**Exercise details:** Would you please transcribe, exactly as written, the lines of the entries below starting at the one that holds "orange 1x1 plate [407,184,460,227]" and ending at the one that holds "white 1x2 plate [92,282,183,335]", both included?

*** Opening of Data provided ***

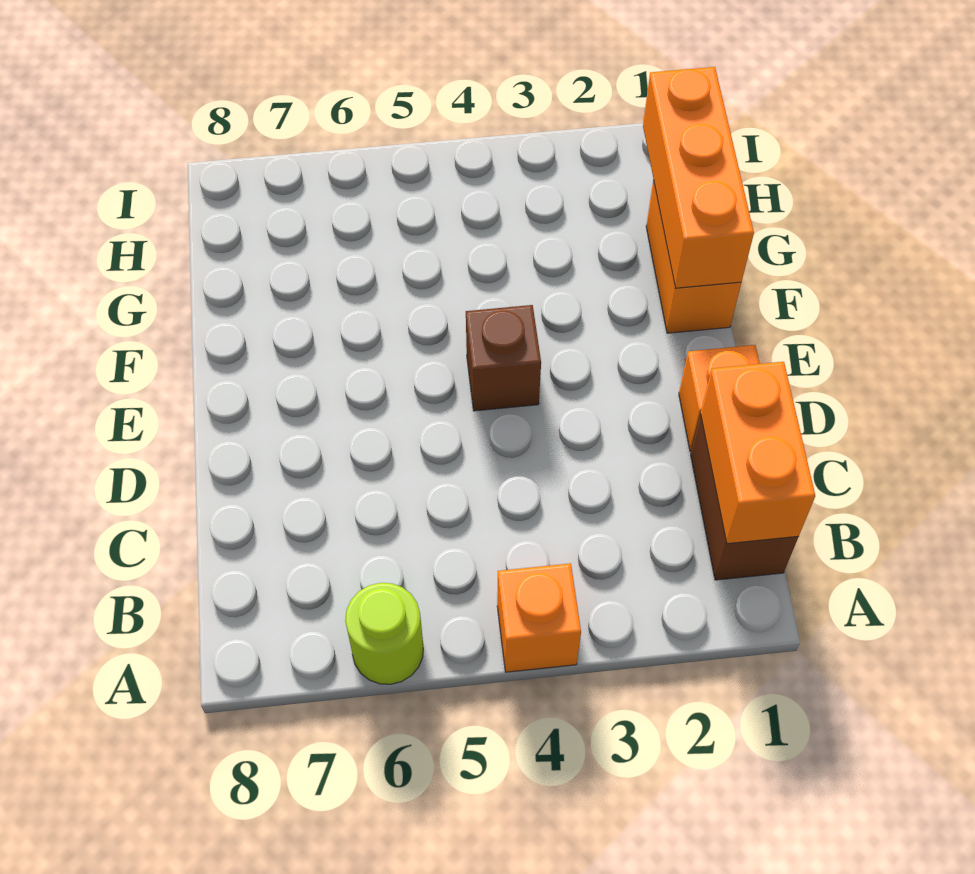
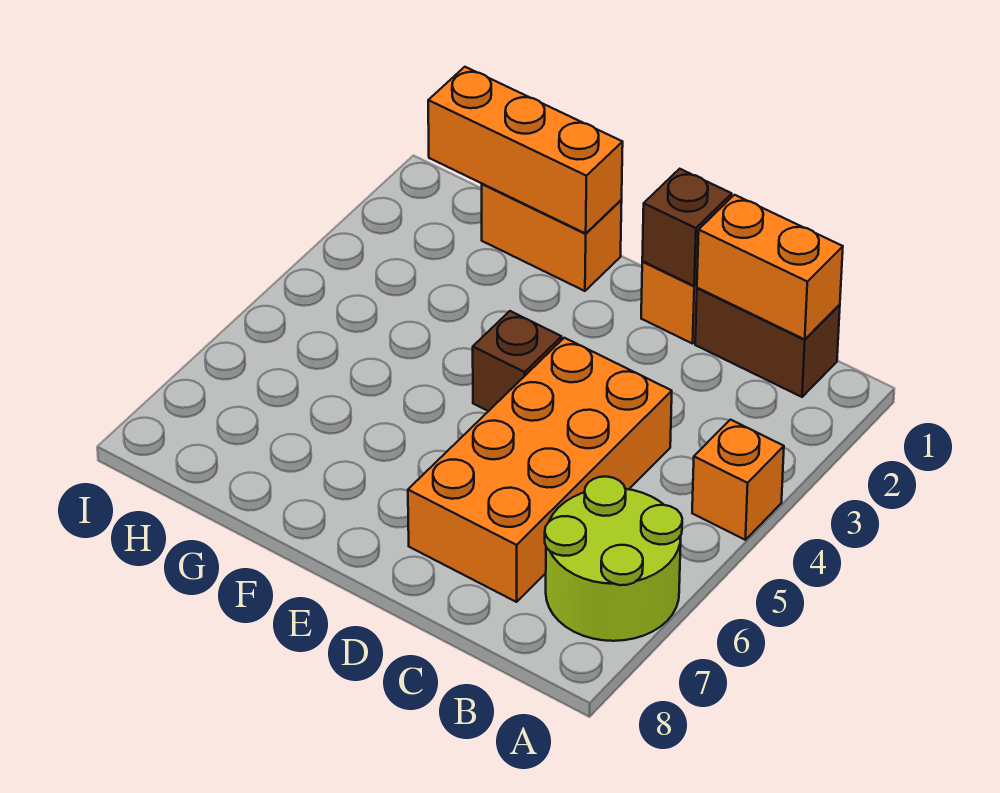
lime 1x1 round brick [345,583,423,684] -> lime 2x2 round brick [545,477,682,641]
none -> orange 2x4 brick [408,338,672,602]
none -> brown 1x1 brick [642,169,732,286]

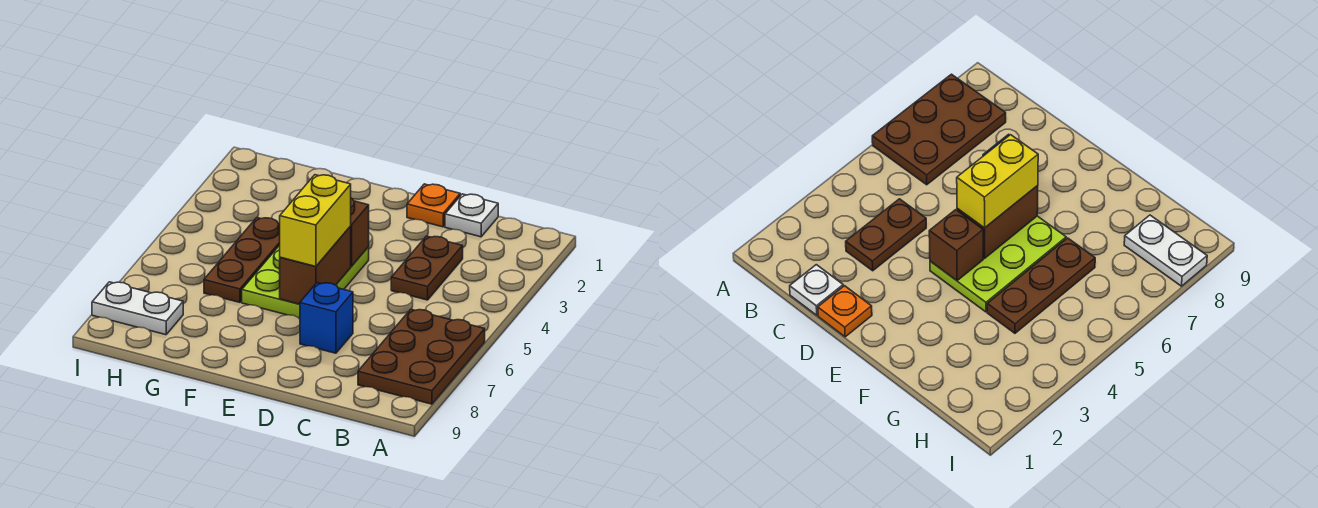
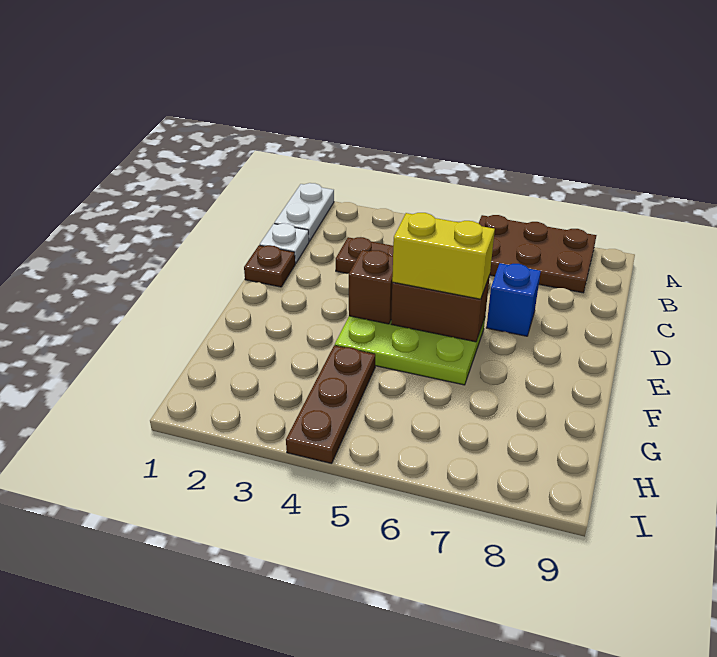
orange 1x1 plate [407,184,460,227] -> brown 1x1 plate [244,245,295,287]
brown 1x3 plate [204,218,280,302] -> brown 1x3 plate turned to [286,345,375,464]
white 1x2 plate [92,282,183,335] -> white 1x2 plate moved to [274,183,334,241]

*** Close of Data provided ***
*** Opening of Data provided ***

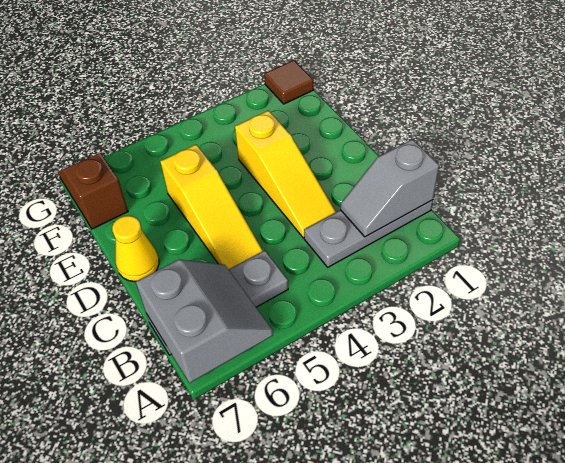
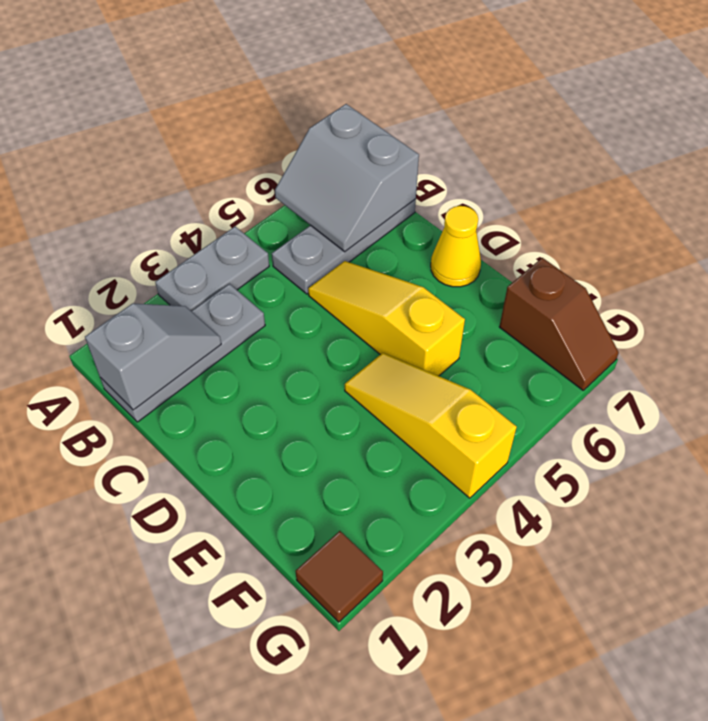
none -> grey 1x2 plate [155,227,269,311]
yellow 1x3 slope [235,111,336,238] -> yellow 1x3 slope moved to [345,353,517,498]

*** Close of Data provided ***
*** Opening of Data provided ***

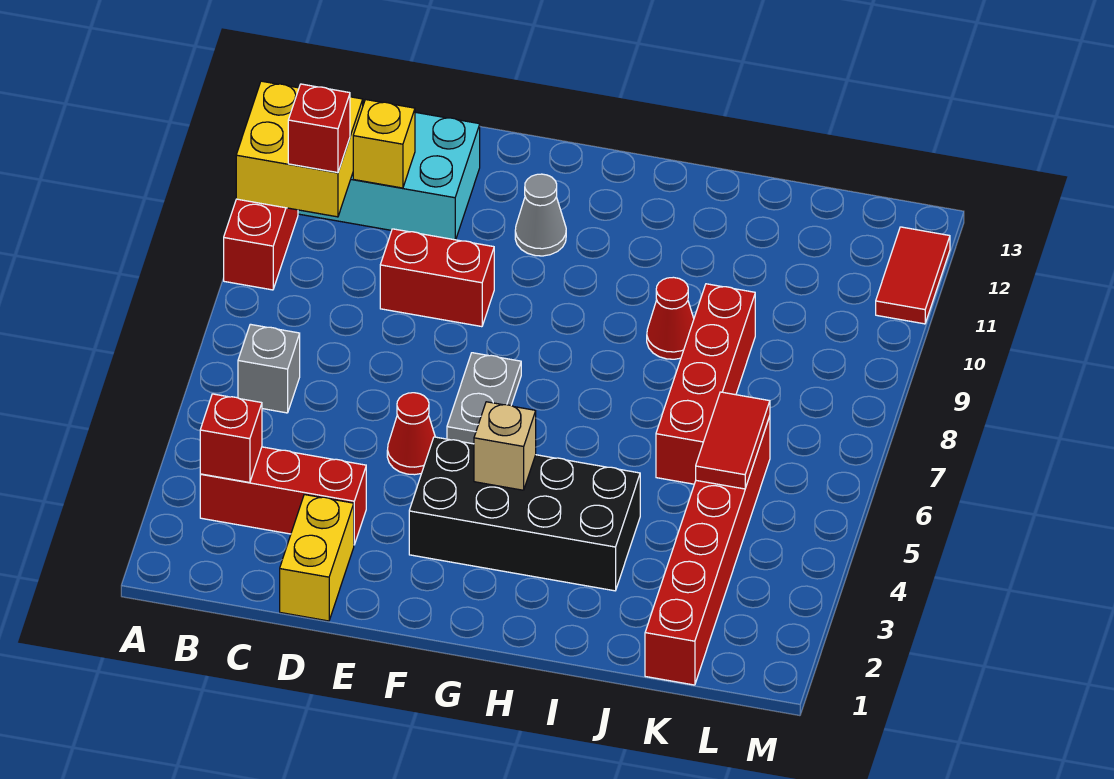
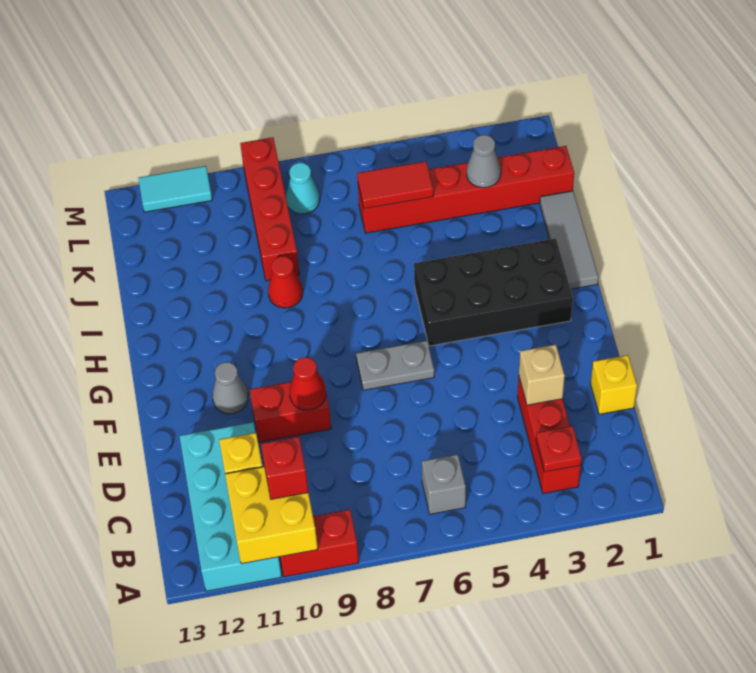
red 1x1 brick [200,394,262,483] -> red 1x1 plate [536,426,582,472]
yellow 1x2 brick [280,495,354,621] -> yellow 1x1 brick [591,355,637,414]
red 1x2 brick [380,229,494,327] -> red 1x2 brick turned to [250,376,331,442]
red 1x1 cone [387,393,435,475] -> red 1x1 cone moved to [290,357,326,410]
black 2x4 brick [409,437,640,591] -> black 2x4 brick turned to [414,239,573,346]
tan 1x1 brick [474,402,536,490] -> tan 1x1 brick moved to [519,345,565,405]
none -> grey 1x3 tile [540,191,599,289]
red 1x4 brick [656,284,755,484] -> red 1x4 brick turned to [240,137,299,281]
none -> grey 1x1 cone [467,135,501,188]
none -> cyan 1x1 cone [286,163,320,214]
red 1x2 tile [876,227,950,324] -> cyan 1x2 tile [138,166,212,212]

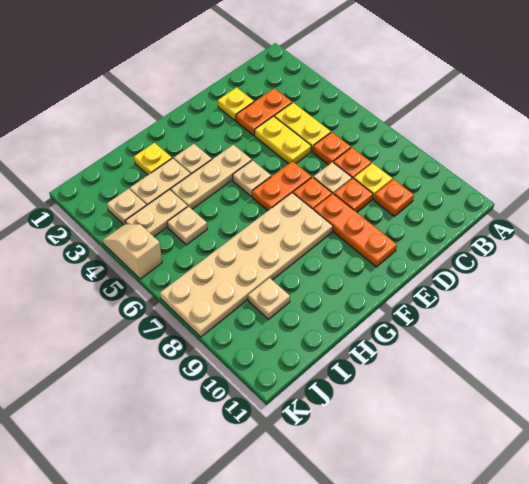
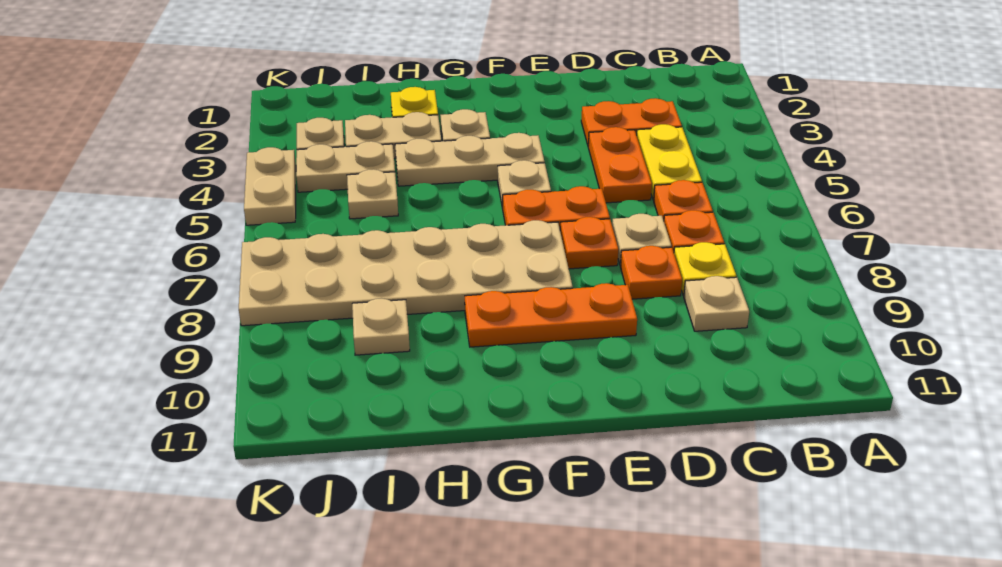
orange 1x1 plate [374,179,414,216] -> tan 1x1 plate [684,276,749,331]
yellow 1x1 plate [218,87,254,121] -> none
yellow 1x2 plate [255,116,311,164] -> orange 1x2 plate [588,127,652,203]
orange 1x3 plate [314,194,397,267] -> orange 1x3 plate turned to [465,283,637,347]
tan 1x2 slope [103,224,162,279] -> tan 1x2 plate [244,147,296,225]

*** Close of Data provided ***

**Worked solution:**
orange 1x1 plate [407,184,460,227] -> brown 1x1 plate [244,245,295,287]
brown 1x3 plate [204,218,280,302] -> brown 1x3 plate turned to [286,345,375,464]
white 1x2 plate [92,282,183,335] -> white 1x2 plate moved to [274,183,334,241]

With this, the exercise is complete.